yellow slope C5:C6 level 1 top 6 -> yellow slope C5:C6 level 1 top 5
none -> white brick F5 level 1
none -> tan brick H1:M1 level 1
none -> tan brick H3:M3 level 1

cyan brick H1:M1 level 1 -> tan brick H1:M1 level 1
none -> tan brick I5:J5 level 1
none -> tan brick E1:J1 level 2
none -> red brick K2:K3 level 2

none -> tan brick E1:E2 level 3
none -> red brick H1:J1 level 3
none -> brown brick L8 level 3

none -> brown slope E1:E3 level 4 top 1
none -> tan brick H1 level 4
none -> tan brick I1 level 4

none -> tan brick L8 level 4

——————————

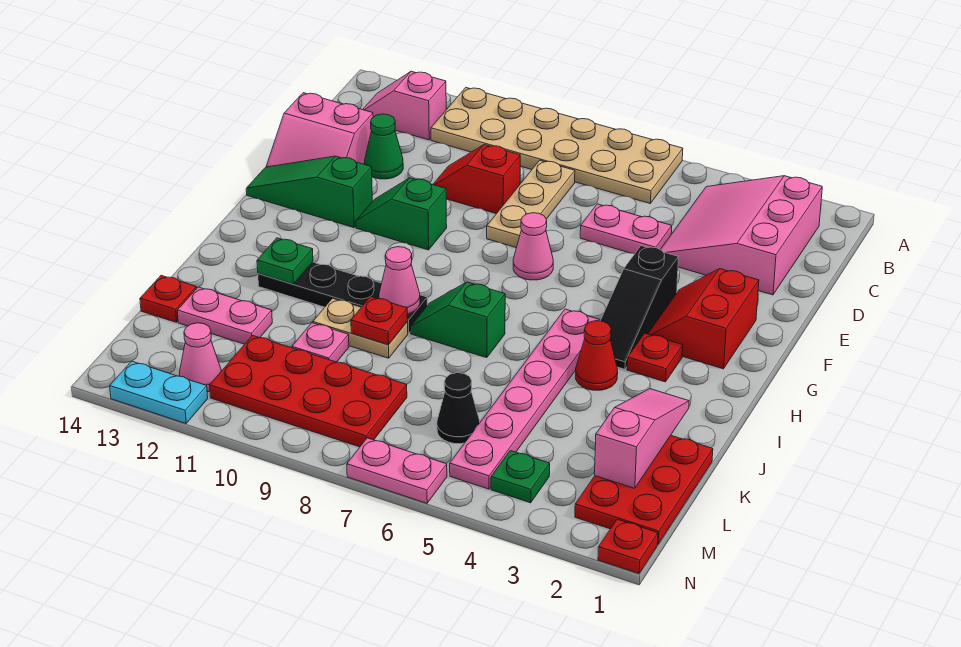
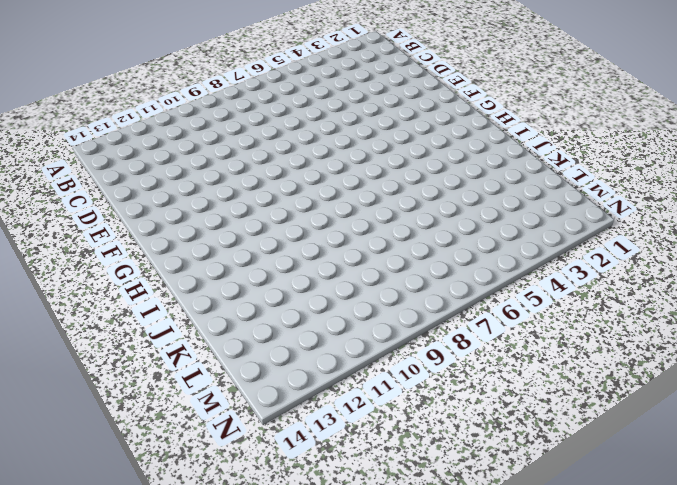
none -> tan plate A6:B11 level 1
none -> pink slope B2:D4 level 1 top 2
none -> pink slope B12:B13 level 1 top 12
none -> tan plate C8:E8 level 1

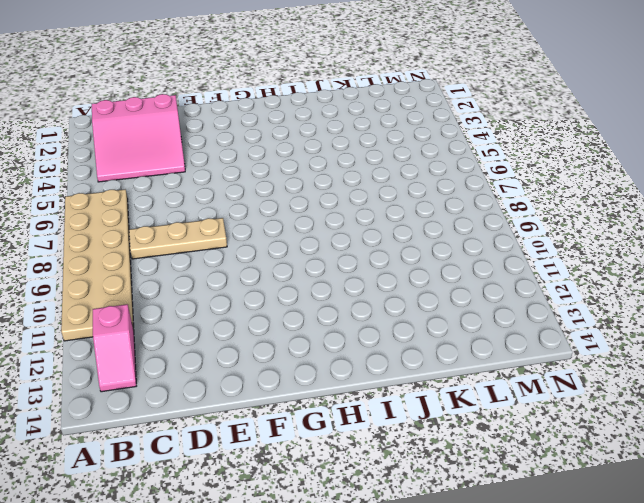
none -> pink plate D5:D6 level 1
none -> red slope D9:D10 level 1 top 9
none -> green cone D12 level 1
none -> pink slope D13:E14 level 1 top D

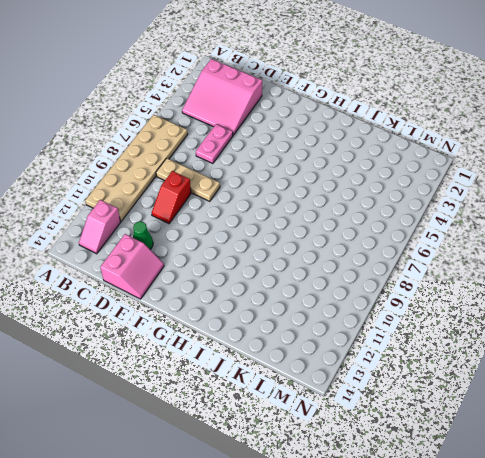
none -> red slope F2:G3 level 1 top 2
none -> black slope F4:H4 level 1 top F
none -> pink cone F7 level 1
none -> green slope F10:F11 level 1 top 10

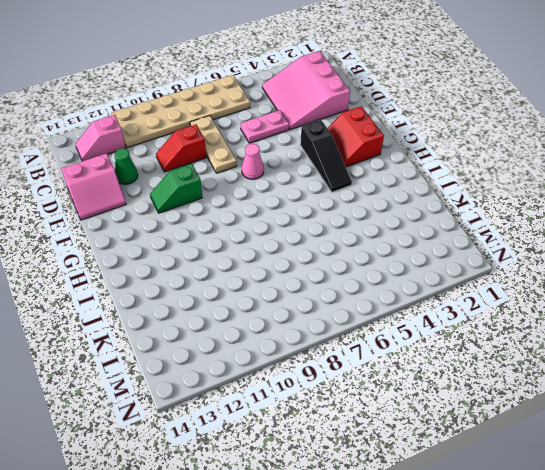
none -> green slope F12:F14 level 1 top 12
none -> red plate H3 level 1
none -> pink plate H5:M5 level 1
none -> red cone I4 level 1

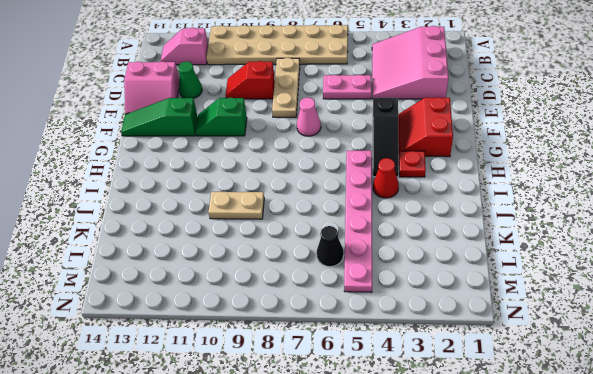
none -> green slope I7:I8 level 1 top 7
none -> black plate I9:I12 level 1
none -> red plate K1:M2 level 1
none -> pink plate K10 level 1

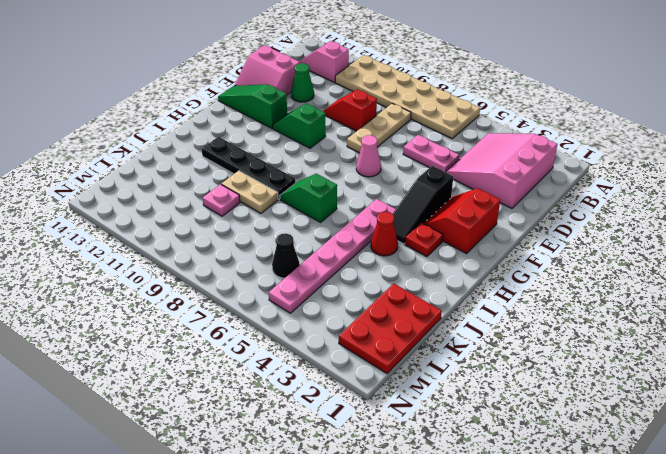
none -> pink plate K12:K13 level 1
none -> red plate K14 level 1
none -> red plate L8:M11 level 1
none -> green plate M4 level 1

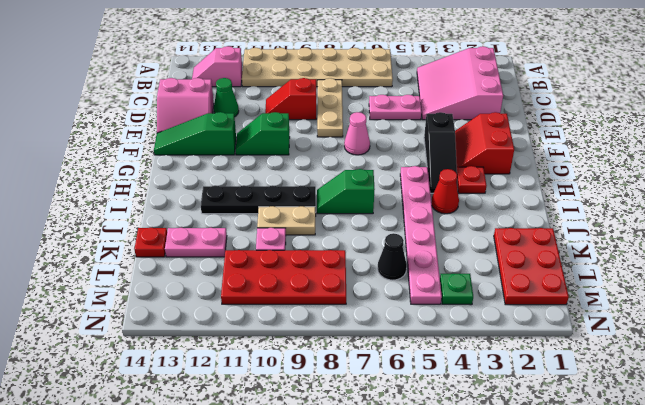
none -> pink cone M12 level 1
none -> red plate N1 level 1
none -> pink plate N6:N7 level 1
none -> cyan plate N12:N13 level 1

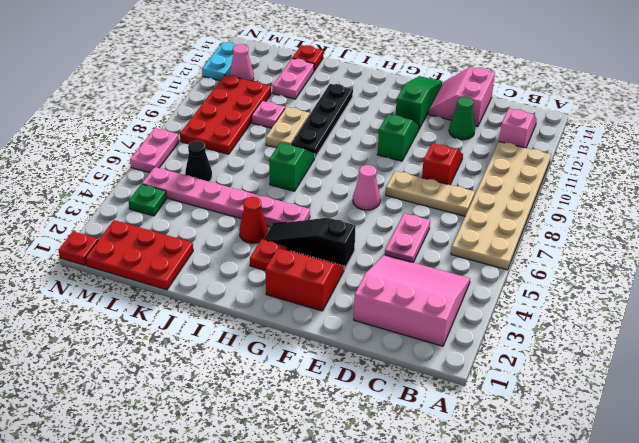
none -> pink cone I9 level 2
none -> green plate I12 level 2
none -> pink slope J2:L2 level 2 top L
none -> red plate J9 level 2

——————————

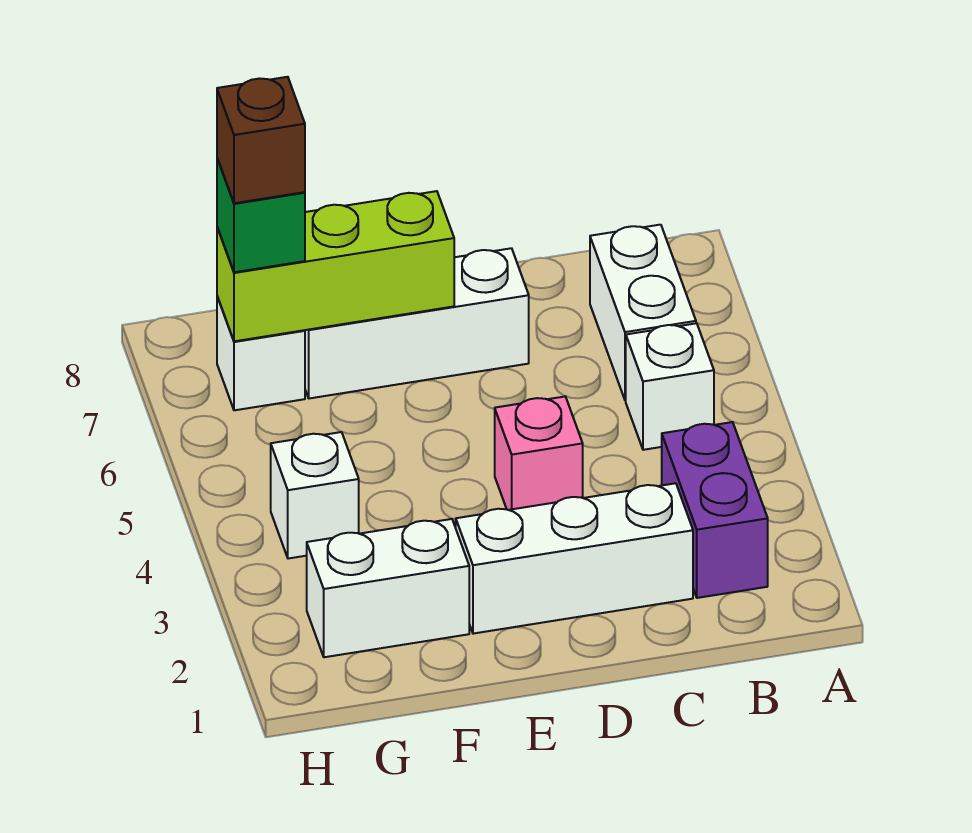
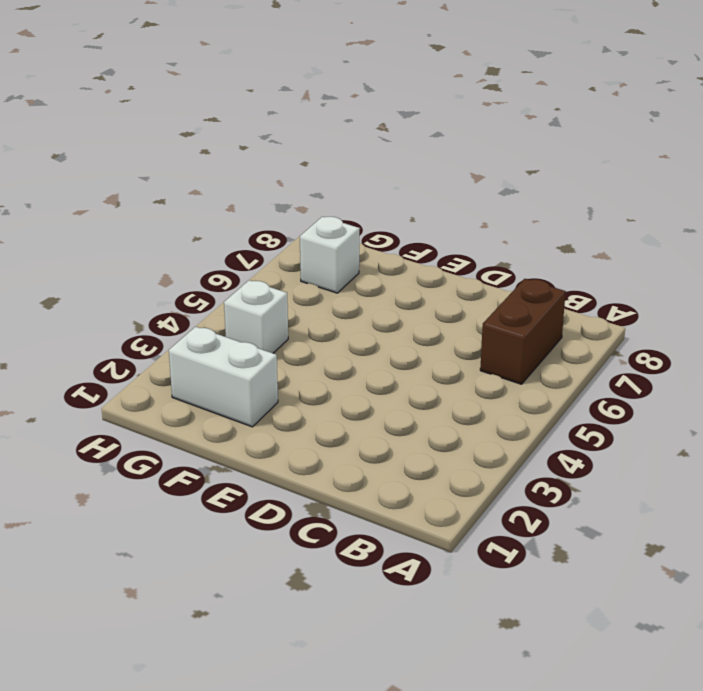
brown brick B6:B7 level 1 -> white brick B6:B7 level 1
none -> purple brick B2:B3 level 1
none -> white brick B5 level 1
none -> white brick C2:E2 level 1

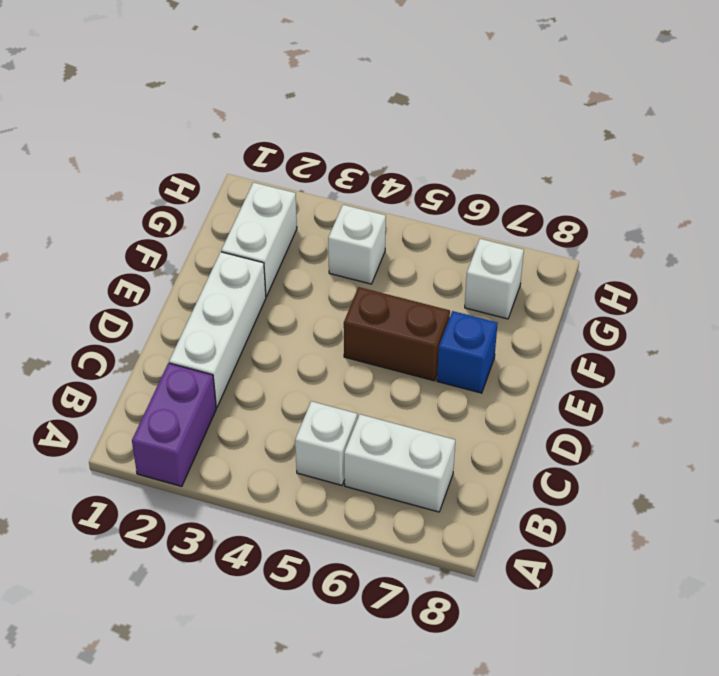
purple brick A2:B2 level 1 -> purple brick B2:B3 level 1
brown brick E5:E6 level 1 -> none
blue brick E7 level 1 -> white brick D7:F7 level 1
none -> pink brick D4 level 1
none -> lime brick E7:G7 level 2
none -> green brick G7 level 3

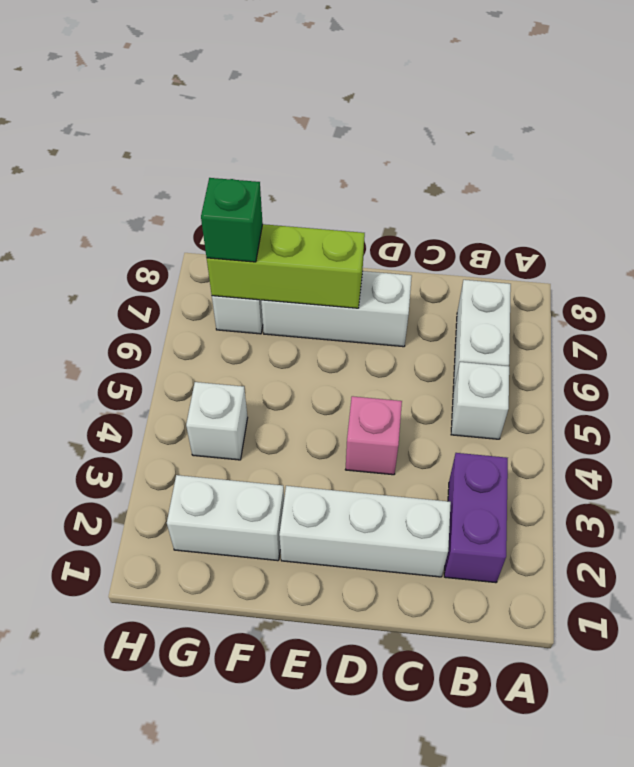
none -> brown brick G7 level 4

——————————

Only one stretch of the entries above is needed: the lines from the one containing "brown brick B6:B7" through the one containing "none -> brown brick G7 level 4". Copy it exactly, without the pictures.

brown brick B6:B7 level 1 -> white brick B6:B7 level 1
none -> purple brick B2:B3 level 1
none -> white brick B5 level 1
none -> white brick C2:E2 level 1

purple brick A2:B2 level 1 -> purple brick B2:B3 level 1
brown brick E5:E6 level 1 -> none
blue brick E7 level 1 -> white brick D7:F7 level 1
none -> pink brick D4 level 1
none -> lime brick E7:G7 level 2
none -> green brick G7 level 3

none -> brown brick G7 level 4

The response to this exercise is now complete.